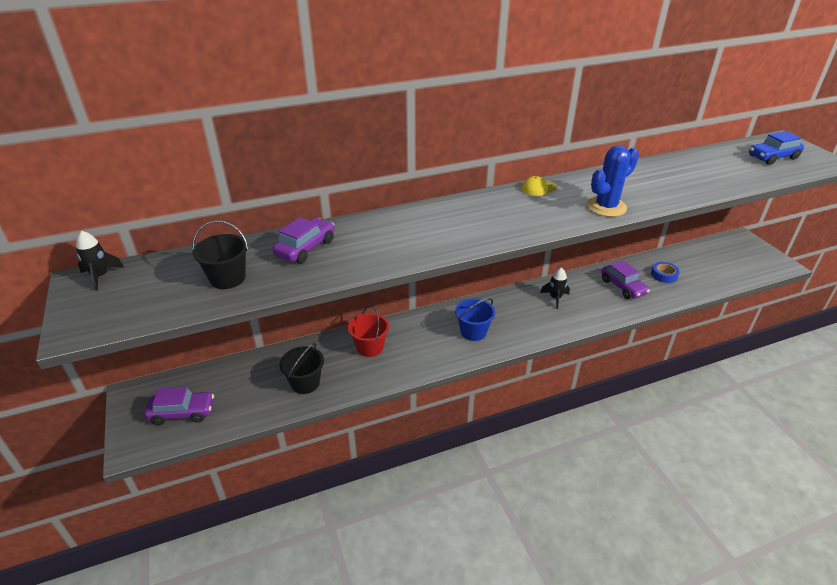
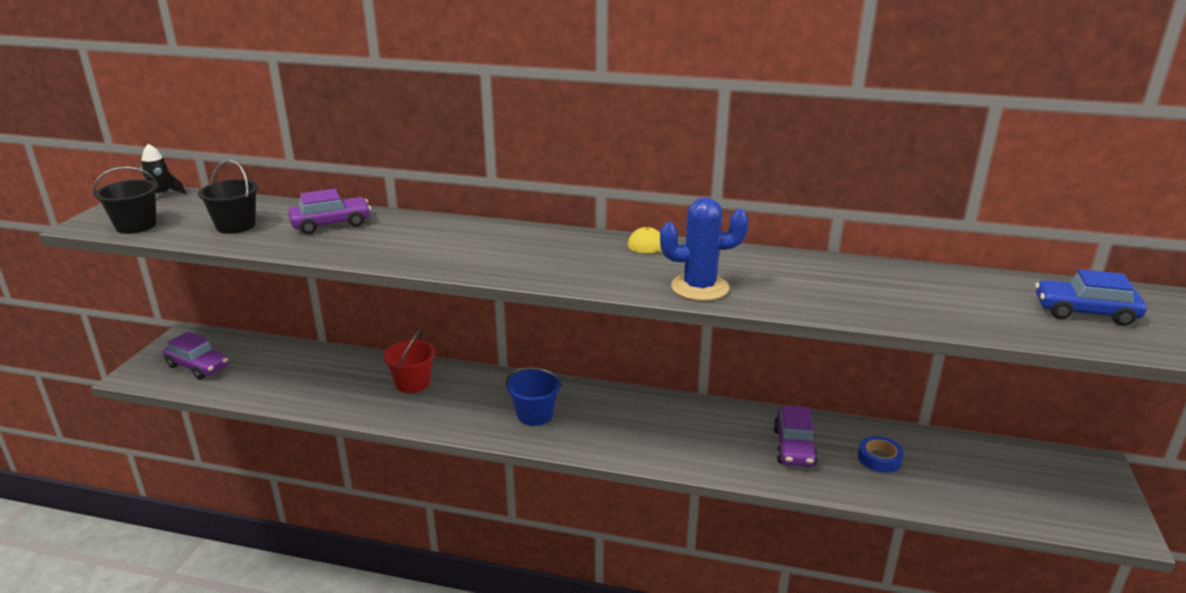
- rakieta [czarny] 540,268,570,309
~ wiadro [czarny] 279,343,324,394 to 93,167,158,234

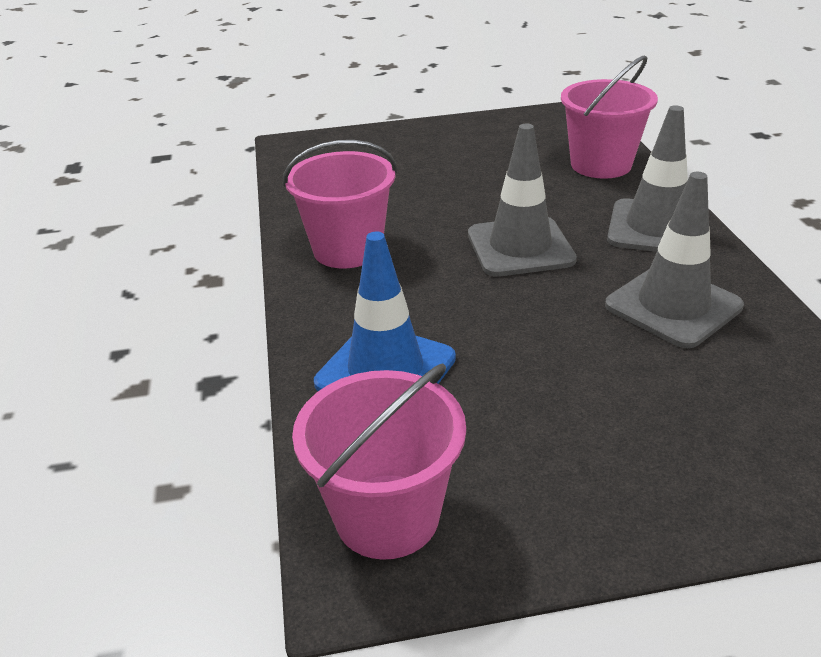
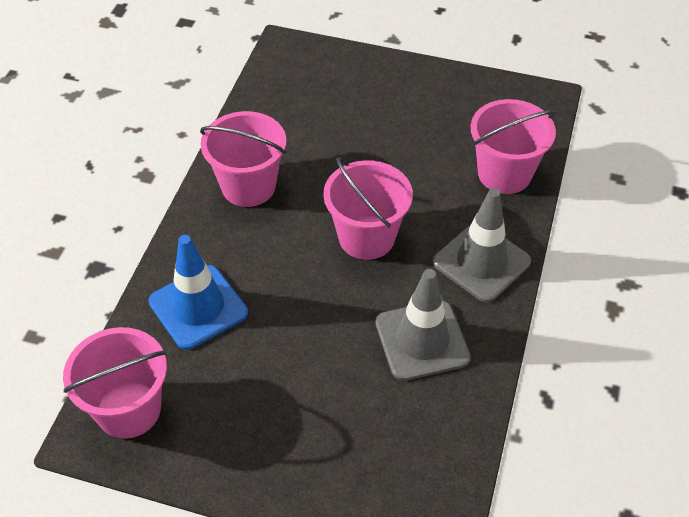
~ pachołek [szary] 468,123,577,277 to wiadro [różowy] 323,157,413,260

※ ※ ※

ABOUT THIS EXERCISE:
Pull every line containing "czarny" out of the data above.

ANSWER TO THIS TASK:
- rakieta [czarny] 540,268,570,309
~ wiadro [czarny] 279,343,324,394 to 93,167,158,234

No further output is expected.